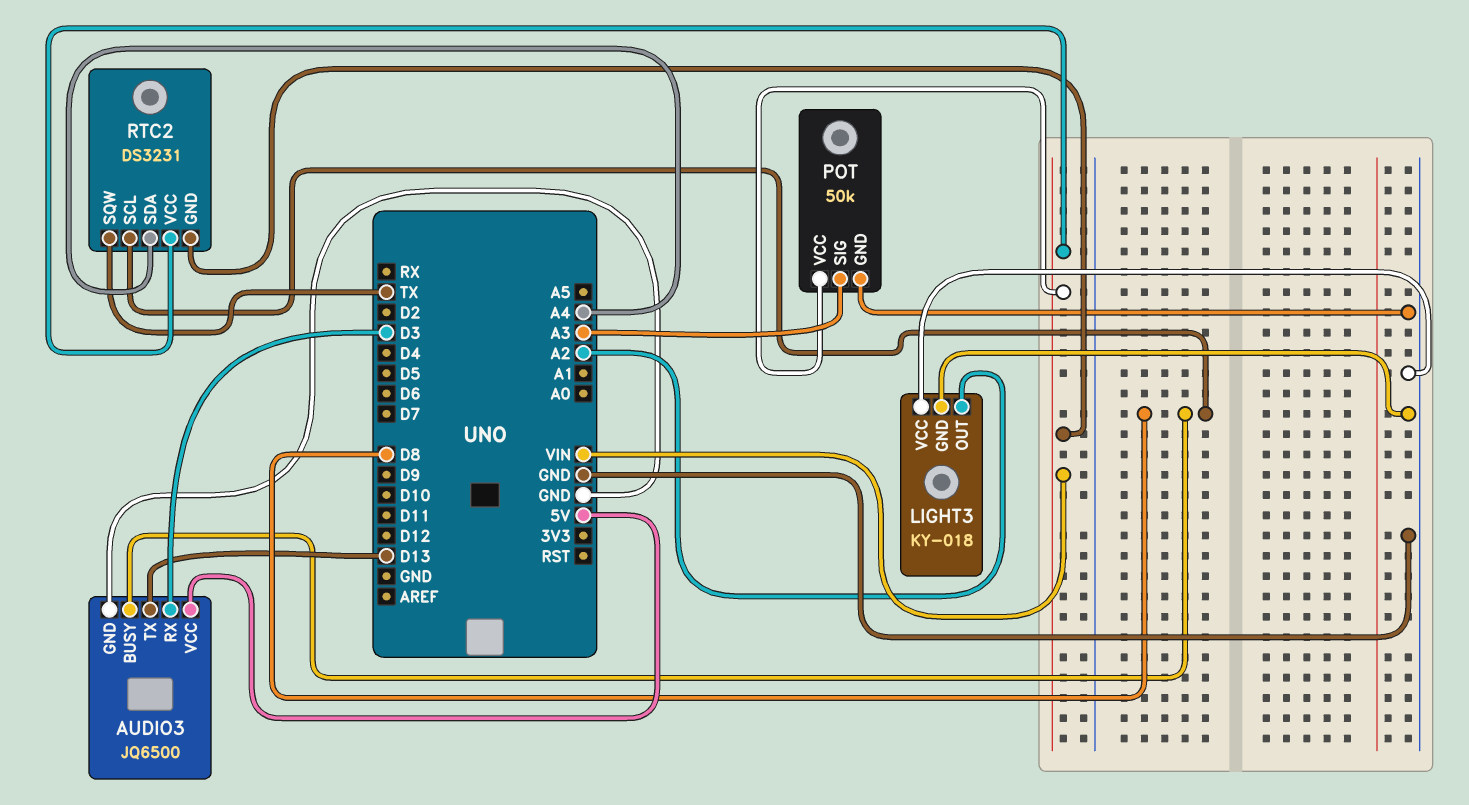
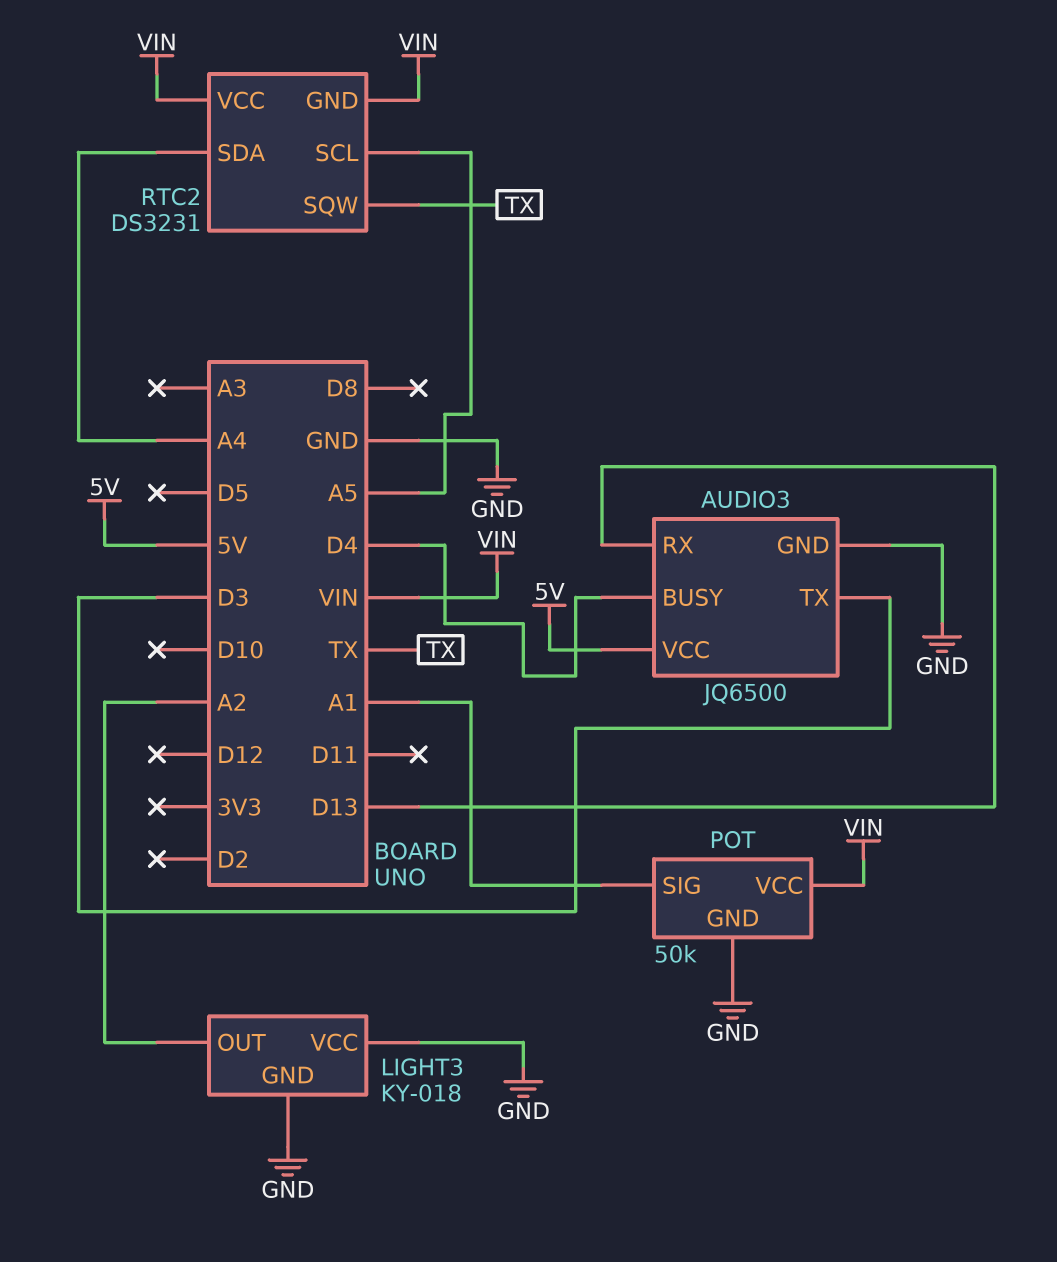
AUDIO3 pin BUSY: D8 -> D4
AUDIO3 pin RX: D3 -> D13
AUDIO3 pin TX: D13 -> D3
POT pin SIG: A3 -> A1
RTC2 pin SCL: D8 -> A5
────────
From the first line to the last, repeat the records exactly, leaving out the pictures.

AUDIO3 pin BUSY: D8 -> D4
AUDIO3 pin RX: D3 -> D13
AUDIO3 pin TX: D13 -> D3
POT pin SIG: A3 -> A1
RTC2 pin SCL: D8 -> A5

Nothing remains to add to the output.